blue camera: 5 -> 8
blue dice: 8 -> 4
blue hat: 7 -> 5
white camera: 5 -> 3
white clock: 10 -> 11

* * *

The required output is a copy of each line in the records where the string "blue" occurs.

■ OUTPUT FOR THIS TASK ■
blue camera: 5 -> 8
blue dice: 8 -> 4
blue hat: 7 -> 5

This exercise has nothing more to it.